Structured diff data
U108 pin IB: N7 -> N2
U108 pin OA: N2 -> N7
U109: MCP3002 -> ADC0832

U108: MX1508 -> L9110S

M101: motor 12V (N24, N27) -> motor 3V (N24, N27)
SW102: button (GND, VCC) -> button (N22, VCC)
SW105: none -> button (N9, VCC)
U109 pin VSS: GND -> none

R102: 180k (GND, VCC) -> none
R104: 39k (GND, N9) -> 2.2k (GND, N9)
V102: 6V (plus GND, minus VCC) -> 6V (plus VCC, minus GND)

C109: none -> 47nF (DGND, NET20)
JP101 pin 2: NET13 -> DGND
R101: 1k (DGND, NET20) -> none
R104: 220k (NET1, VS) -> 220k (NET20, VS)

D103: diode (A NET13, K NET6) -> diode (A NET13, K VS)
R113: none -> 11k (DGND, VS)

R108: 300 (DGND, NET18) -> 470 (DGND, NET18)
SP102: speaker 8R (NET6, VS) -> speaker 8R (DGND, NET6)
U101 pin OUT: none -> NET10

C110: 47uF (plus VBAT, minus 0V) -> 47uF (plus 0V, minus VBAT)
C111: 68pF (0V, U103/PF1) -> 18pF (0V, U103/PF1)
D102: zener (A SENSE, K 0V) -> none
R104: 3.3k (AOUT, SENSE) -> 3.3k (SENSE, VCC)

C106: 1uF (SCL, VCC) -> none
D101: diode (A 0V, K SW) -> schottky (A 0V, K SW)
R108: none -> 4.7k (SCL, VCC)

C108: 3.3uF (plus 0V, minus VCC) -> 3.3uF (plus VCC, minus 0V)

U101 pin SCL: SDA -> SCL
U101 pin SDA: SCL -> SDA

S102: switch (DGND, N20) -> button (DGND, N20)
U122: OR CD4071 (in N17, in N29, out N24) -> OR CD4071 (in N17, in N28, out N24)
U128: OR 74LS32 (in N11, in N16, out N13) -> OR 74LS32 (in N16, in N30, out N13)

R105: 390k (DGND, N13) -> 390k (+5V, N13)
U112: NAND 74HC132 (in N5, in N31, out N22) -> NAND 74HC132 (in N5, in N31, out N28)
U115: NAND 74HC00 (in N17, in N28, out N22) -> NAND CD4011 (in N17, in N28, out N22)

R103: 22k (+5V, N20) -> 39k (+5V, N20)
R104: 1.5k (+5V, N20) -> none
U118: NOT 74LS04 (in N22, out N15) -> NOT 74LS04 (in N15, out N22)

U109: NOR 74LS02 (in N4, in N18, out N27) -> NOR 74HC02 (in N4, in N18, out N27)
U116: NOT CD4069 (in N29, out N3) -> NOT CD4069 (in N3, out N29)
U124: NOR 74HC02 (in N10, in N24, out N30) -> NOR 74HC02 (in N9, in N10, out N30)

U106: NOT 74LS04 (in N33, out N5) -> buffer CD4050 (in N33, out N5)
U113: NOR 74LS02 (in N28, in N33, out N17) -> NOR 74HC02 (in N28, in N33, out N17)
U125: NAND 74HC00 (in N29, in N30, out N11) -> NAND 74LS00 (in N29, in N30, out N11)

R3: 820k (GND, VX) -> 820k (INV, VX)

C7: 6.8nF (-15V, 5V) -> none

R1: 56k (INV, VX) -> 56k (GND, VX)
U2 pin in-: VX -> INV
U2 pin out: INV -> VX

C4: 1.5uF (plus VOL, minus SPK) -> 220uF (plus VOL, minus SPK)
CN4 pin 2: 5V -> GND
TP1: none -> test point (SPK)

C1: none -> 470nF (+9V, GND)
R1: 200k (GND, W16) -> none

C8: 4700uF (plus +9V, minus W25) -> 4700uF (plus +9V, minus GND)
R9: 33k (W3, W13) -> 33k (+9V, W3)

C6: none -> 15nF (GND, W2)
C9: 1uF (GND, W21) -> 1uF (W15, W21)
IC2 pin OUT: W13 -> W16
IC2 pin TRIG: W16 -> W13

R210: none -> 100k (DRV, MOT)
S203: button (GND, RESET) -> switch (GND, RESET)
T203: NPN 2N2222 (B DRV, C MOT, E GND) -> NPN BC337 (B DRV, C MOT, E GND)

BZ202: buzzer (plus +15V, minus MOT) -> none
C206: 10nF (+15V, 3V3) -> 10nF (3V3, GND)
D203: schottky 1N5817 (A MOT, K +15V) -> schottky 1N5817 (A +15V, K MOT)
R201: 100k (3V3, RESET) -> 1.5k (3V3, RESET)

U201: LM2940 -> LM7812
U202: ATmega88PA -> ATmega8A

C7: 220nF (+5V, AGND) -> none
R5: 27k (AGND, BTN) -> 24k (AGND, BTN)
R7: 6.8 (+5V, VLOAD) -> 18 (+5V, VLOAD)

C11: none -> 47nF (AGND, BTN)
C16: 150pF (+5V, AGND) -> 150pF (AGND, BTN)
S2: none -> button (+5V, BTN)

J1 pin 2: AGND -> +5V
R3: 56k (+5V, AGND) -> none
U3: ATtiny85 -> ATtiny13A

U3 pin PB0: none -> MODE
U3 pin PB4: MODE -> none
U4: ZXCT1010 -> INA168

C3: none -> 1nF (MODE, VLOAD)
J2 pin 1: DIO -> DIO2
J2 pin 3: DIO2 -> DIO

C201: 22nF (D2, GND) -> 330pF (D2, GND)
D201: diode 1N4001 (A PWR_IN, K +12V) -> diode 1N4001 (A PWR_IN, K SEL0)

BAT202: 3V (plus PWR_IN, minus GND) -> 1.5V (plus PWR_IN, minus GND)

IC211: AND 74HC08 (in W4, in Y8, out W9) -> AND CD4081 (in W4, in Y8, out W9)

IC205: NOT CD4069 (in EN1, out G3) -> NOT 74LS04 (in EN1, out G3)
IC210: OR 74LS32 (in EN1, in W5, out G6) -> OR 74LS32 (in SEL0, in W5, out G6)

WORK REQUIRED: Filter the data down to the lines that contain the string "AGND", and copy them.

RESULT OF THE TASK:
C7: 220nF (+5V, AGND) -> none
R5: 27k (AGND, BTN) -> 24k (AGND, BTN)
C11: none -> 47nF (AGND, BTN)
C16: 150pF (+5V, AGND) -> 150pF (AGND, BTN)
J1 pin 2: AGND -> +5V
R3: 56k (+5V, AGND) -> none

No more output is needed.